DIRECTIVE: Return each line of the material below that contains the string "kern", treating uppercase and lowercase letters as distinct.

Records contained in a dataset:
>>>
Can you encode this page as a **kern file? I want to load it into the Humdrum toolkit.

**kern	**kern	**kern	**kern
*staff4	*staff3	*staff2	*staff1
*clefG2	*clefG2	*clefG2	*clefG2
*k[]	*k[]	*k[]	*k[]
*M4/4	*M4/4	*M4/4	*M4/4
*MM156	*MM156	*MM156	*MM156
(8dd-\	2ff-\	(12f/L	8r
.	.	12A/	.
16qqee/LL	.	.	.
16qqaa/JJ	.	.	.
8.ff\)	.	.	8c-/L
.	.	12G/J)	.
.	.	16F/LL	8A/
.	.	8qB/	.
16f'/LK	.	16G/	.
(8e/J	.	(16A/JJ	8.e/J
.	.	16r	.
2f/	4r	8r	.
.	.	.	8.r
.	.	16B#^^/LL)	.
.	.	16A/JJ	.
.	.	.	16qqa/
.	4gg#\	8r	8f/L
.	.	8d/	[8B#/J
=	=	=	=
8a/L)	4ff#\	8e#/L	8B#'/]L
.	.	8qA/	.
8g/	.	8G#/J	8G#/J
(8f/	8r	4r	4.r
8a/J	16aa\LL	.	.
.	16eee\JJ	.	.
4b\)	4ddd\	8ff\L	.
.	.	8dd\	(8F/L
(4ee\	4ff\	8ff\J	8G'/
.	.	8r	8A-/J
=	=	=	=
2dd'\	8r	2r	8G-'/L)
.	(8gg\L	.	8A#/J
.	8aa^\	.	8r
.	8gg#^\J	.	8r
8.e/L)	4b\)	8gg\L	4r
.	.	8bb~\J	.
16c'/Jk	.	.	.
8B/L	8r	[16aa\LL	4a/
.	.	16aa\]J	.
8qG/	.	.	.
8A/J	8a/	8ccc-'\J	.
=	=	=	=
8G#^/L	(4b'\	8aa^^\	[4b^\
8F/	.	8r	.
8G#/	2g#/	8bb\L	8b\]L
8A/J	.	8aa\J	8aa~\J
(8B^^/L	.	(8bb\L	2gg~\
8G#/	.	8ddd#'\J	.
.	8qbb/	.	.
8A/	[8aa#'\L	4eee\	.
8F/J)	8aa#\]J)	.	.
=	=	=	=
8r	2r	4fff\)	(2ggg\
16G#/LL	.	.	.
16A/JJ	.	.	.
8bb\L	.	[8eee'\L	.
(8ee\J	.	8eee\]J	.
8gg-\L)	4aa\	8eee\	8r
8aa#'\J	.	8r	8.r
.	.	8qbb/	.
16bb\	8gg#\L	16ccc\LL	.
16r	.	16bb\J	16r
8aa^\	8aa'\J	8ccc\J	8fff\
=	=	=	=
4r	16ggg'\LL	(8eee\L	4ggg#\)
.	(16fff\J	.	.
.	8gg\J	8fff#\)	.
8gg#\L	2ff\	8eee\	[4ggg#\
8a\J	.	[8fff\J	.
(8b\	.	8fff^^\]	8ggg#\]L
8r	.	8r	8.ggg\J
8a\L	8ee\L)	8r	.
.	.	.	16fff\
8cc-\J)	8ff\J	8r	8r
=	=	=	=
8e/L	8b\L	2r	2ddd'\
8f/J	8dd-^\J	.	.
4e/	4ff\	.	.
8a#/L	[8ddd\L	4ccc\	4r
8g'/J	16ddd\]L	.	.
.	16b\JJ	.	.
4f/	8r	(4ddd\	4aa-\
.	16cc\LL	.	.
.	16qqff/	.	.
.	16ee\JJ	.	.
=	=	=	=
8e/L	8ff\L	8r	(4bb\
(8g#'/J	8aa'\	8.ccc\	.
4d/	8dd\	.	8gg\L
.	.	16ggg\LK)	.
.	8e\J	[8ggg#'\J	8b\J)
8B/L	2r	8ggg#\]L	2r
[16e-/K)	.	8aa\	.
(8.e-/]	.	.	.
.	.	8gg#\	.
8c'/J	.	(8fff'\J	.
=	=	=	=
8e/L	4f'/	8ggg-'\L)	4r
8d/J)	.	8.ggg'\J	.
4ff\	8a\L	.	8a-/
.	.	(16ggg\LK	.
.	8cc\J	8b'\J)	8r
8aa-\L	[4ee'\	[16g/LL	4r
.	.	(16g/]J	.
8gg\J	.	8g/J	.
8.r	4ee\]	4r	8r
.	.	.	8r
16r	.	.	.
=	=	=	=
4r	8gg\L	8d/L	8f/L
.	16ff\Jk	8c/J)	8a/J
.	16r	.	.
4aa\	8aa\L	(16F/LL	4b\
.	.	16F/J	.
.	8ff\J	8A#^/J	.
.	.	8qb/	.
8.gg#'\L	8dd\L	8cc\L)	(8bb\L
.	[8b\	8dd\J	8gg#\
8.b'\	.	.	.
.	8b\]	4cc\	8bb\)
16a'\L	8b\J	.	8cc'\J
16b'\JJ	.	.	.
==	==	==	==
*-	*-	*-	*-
<<<
RESULT FOR THIS EXERCISE:
Can you encode this page as a **kern file? I want to load it into the Humdrum toolkit.
**kern	**kern	**kern	**kern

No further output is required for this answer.